TASK TO CARRY OUT >> Here the job is to repeat the listing exactly, but not the pictures in it.

RECORDED INFORMATION >>
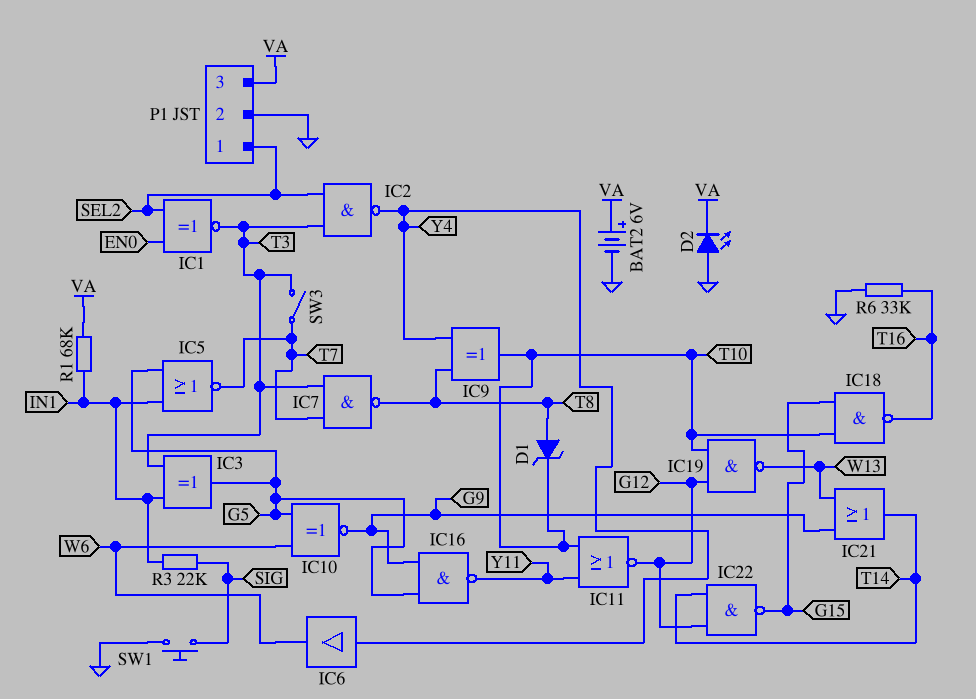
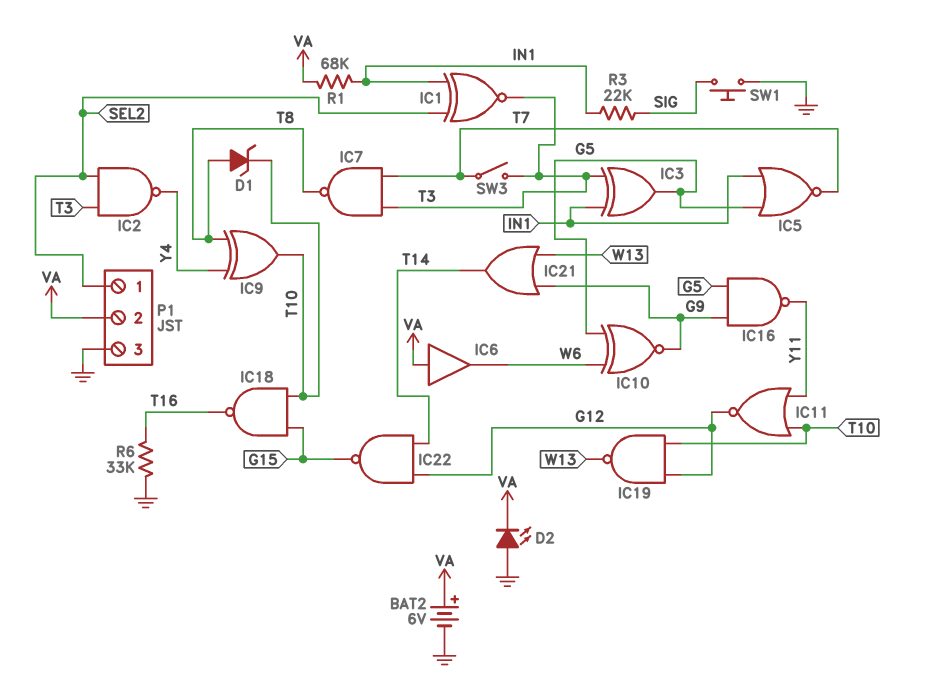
IC1: XNOR (in EN0, in SEL2, out T3) -> XNOR (in IN1, in SEL2, out T3)
IC6: buffer (in Y4, out W6) -> buffer (in VA, out W6)
P1 pin 2: GND -> VA
P1 pin 3: VA -> GND

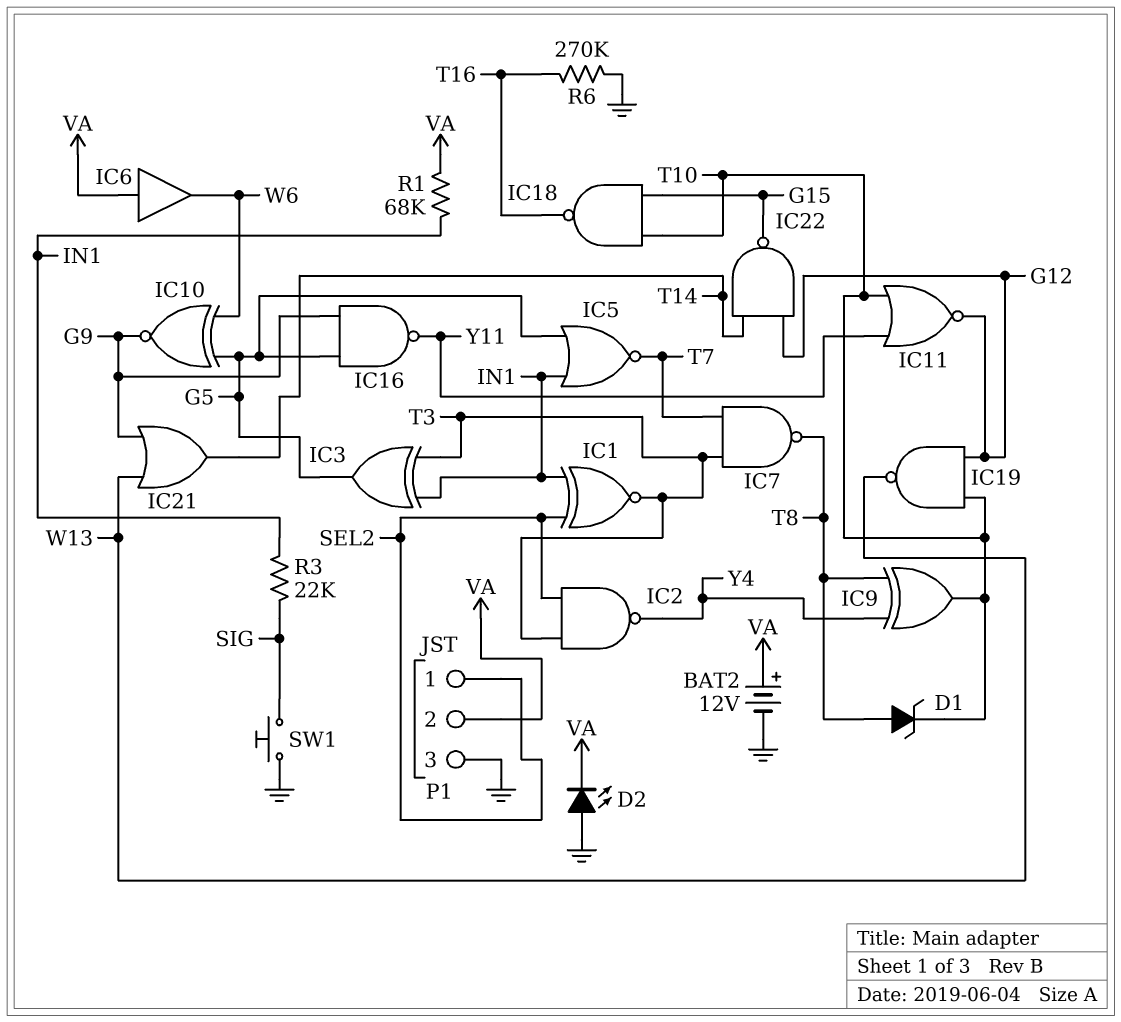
BAT2: 6V (plus VA, minus GND) -> 12V (plus VA, minus GND)
R6: 33k (GND, T16) -> 270k (GND, T16)
SW3: switch (T3, T7) -> none

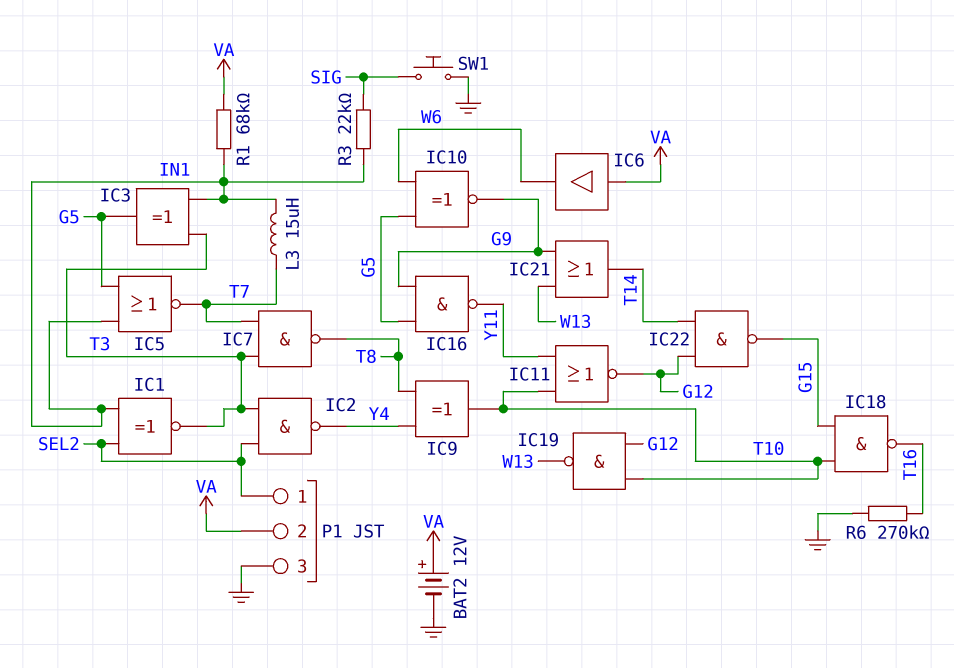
D1: zener (A T8, K T10) -> none
D2: LED (A GND, K VA) -> none
L3: none -> 15uH (IN1, T7)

SOLVED PROBLEM >>
IC1: XNOR (in EN0, in SEL2, out T3) -> XNOR (in IN1, in SEL2, out T3)
IC6: buffer (in Y4, out W6) -> buffer (in VA, out W6)
P1 pin 2: GND -> VA
P1 pin 3: VA -> GND

BAT2: 6V (plus VA, minus GND) -> 12V (plus VA, minus GND)
R6: 33k (GND, T16) -> 270k (GND, T16)
SW3: switch (T3, T7) -> none

D1: zener (A T8, K T10) -> none
D2: LED (A GND, K VA) -> none
L3: none -> 15uH (IN1, T7)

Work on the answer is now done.